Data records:
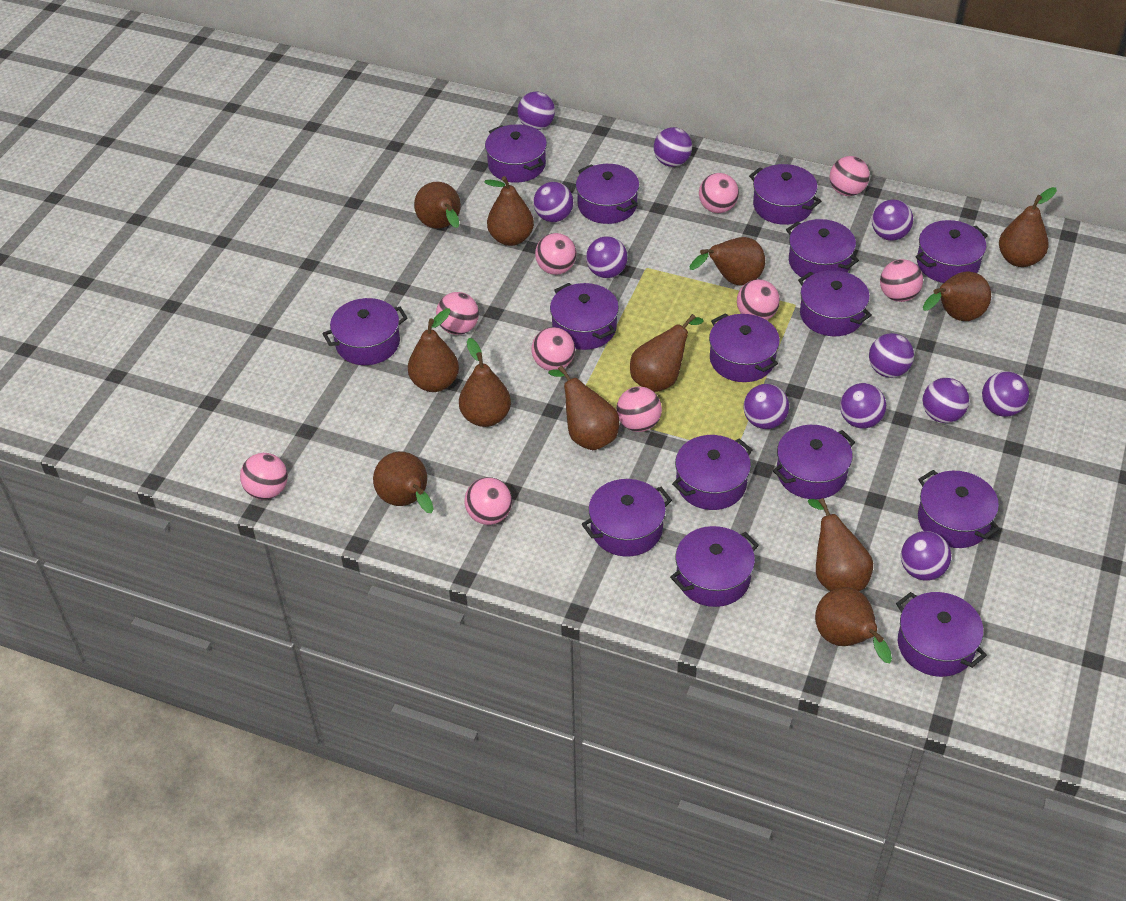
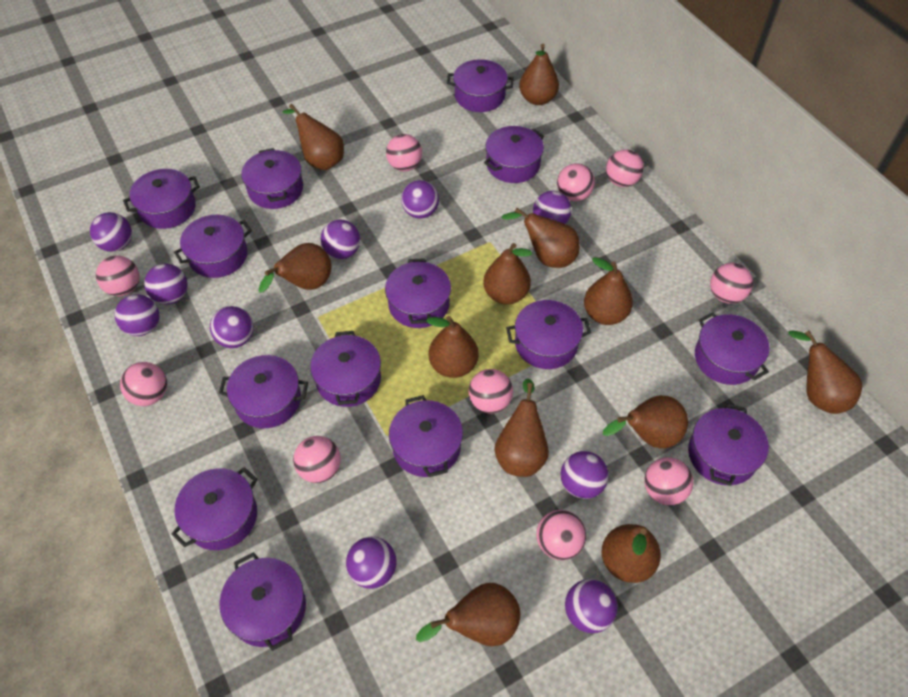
purple ball: 11 -> 10
purple pot: 15 -> 14

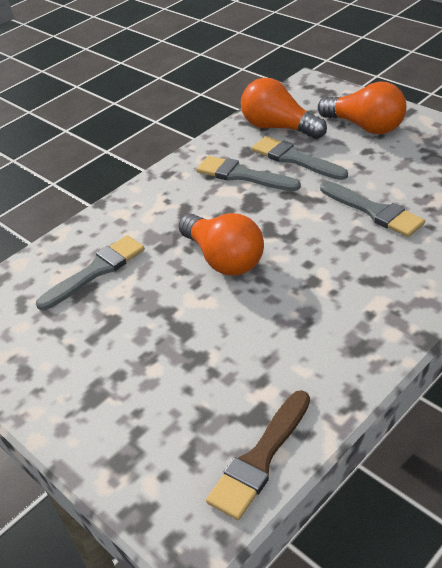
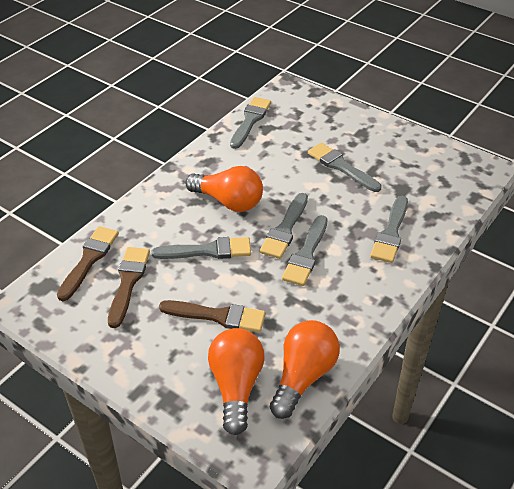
brown brush: 1 -> 3
grey brush: 4 -> 6

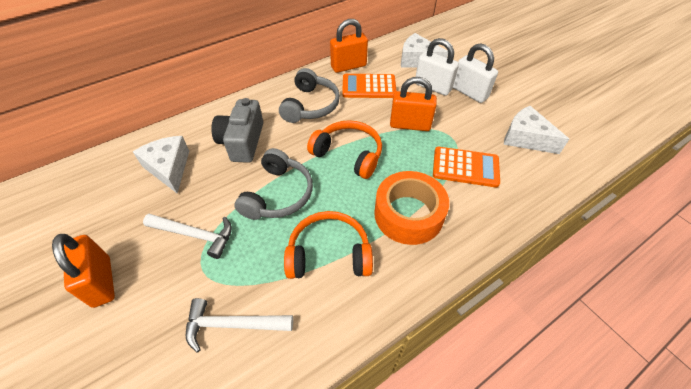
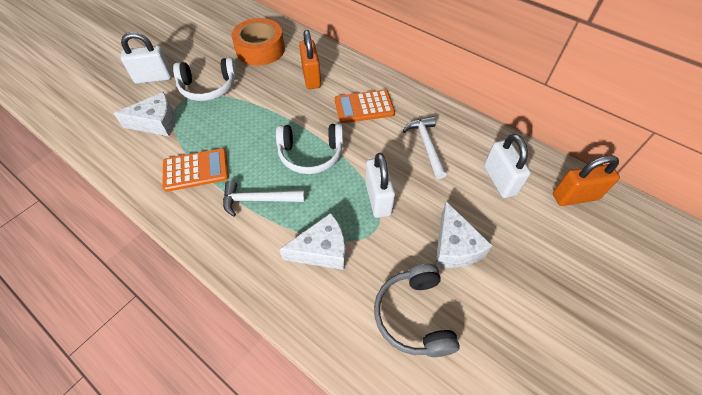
grey camera: 1 -> 0
grey headphones: 2 -> 1
orange headphones: 2 -> 0
orange padlock: 3 -> 2
white headphones: 0 -> 2
white padlock: 2 -> 3

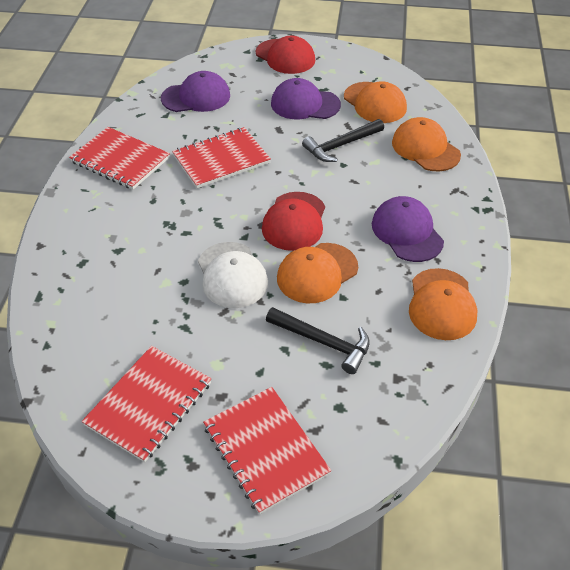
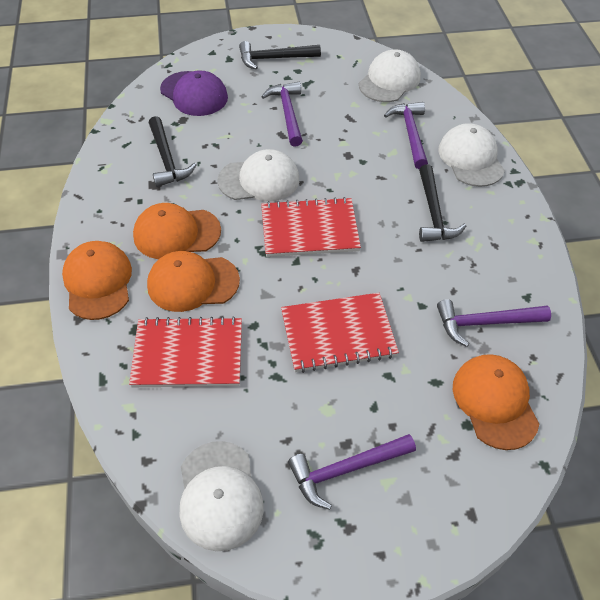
black hammer: 2 -> 3
purple cap: 3 -> 1
purple hammer: 0 -> 4
red cap: 2 -> 0
red notebook: 4 -> 3
white cap: 1 -> 4

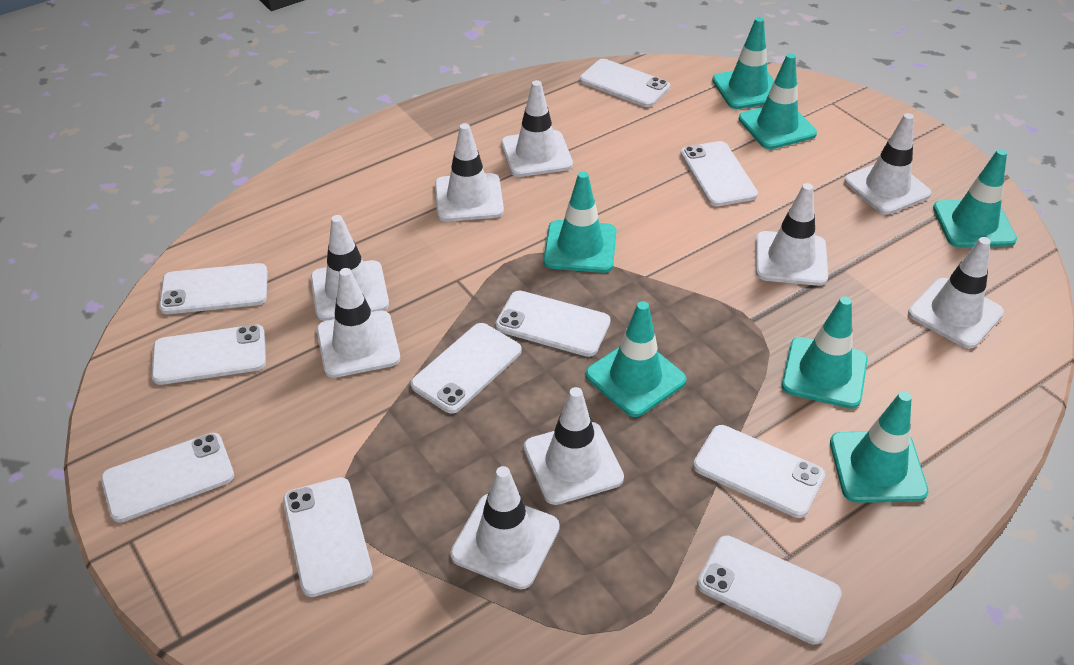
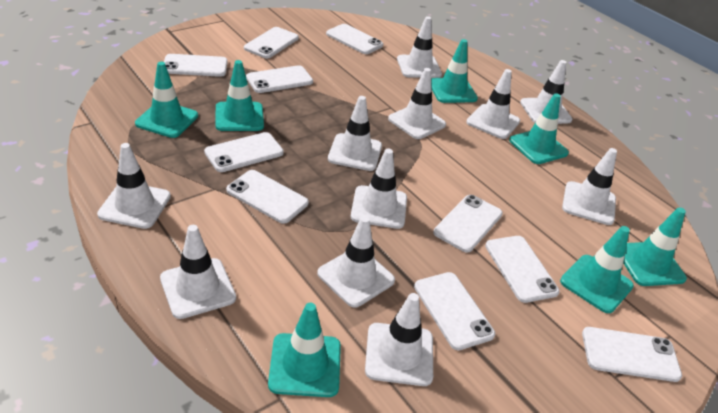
white traffic cone: 9 -> 11

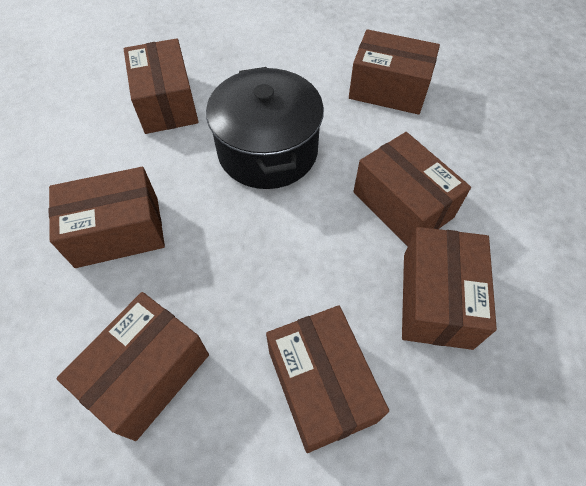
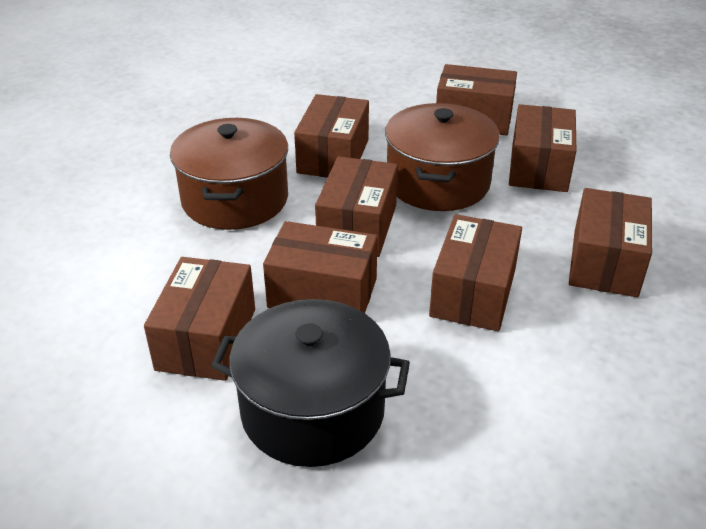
brown box: 7 -> 8
brown pot: 0 -> 2

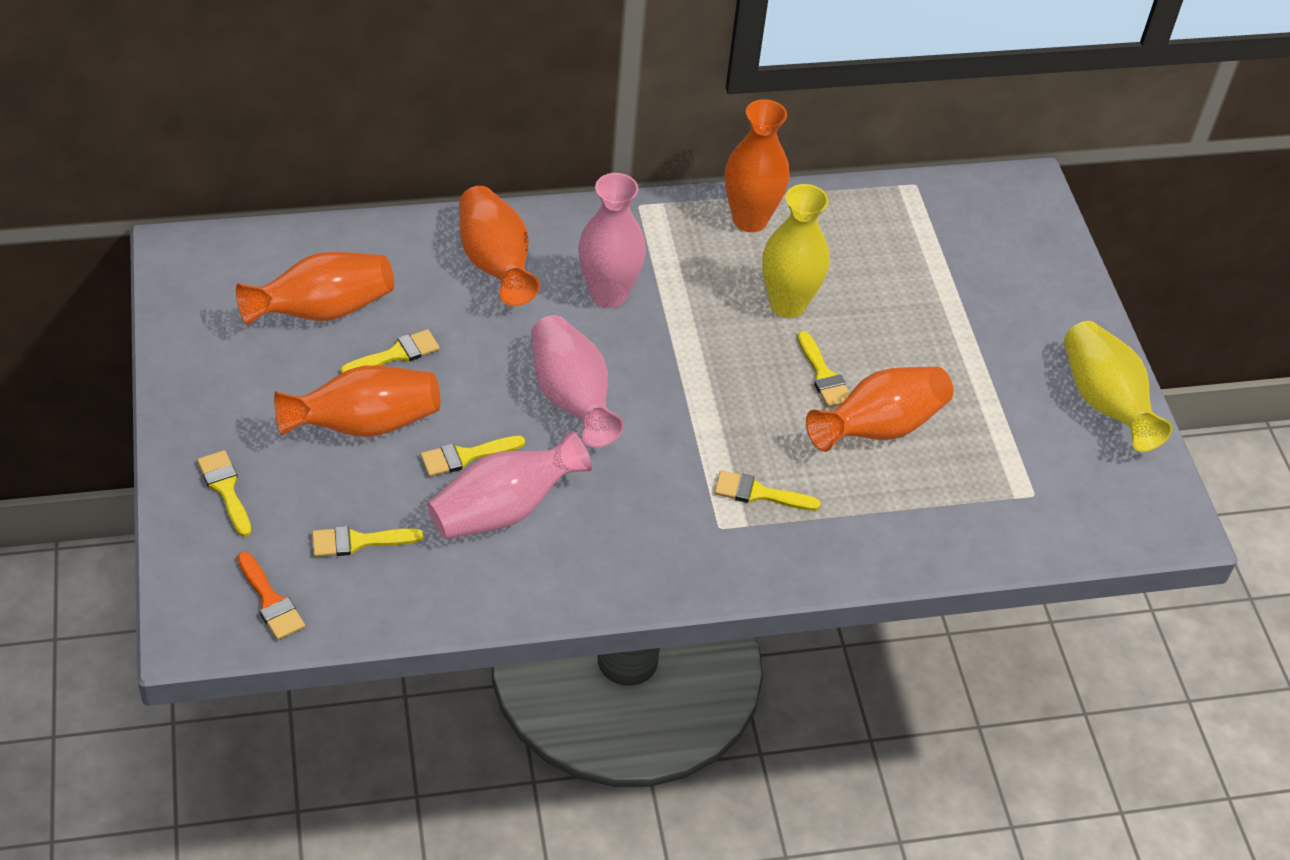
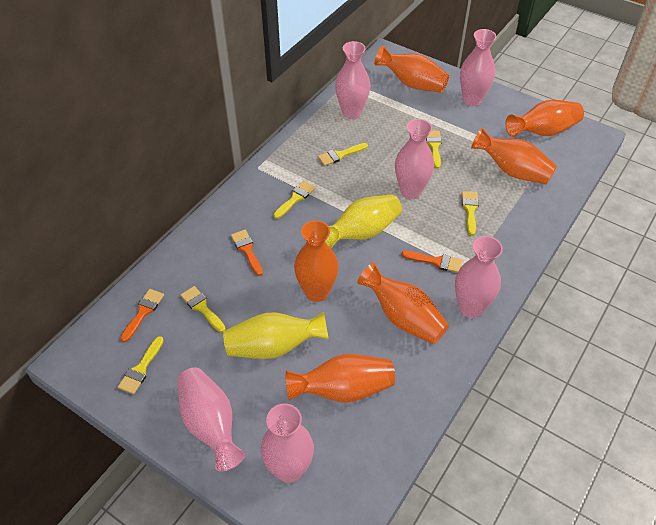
orange brush: 1 -> 3
orange vase: 5 -> 6
pink vase: 3 -> 6

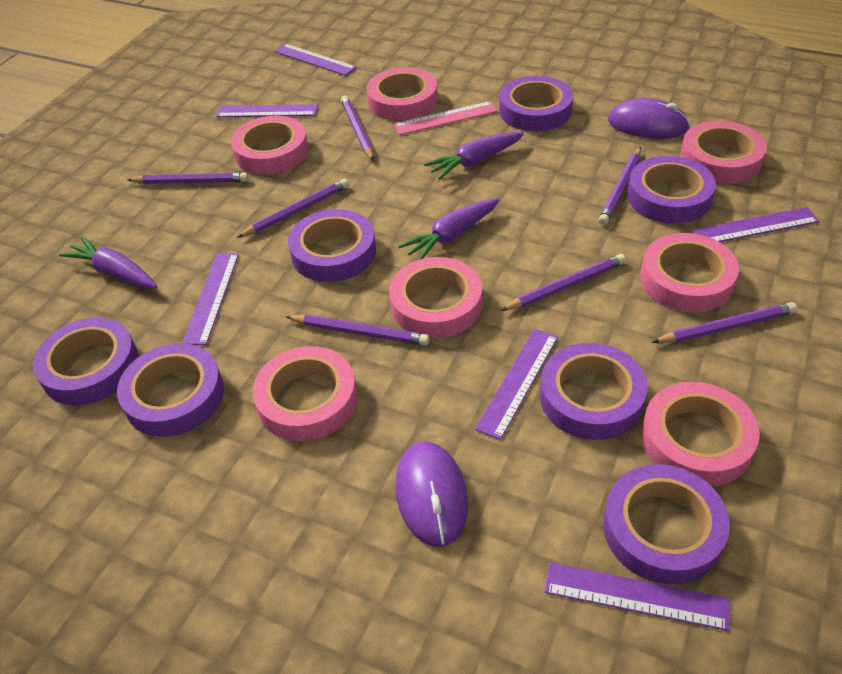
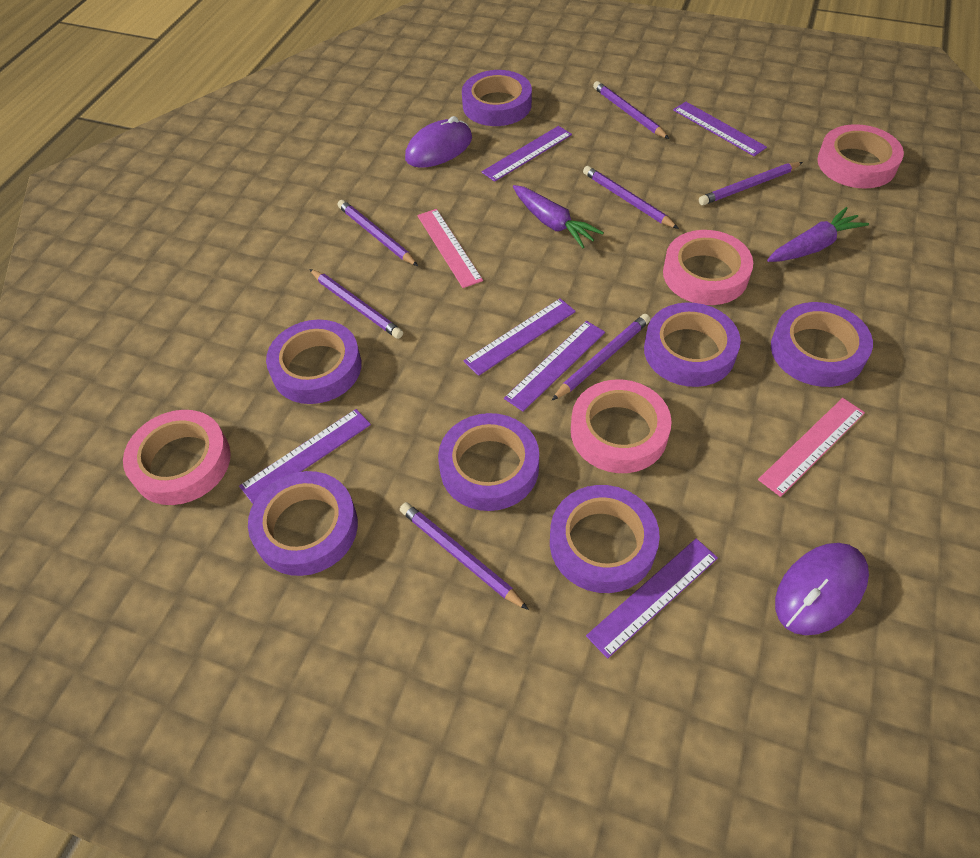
pink ruler: 1 -> 2
pink tape: 7 -> 4
purple carrot: 3 -> 2

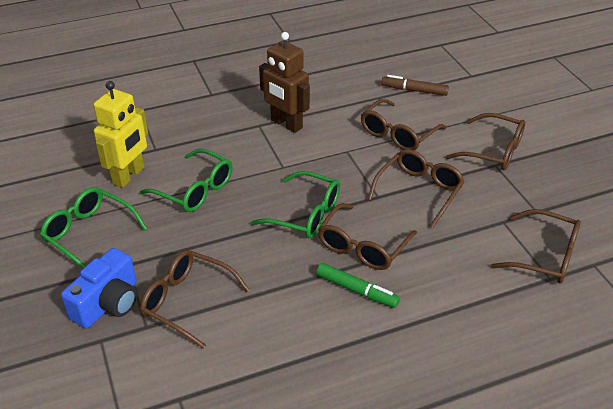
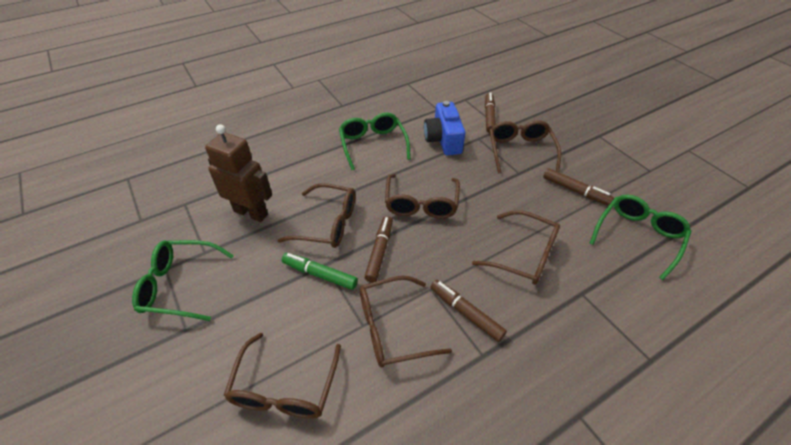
brown marker: 1 -> 4
yellow robot: 1 -> 0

*YOUR ASSIGNMENT*. Track down all lines above with the string "orange" and copy them.

*RESULT*.
orange headphones: 2 -> 0
orange padlock: 3 -> 2
orange brush: 1 -> 3
orange vase: 5 -> 6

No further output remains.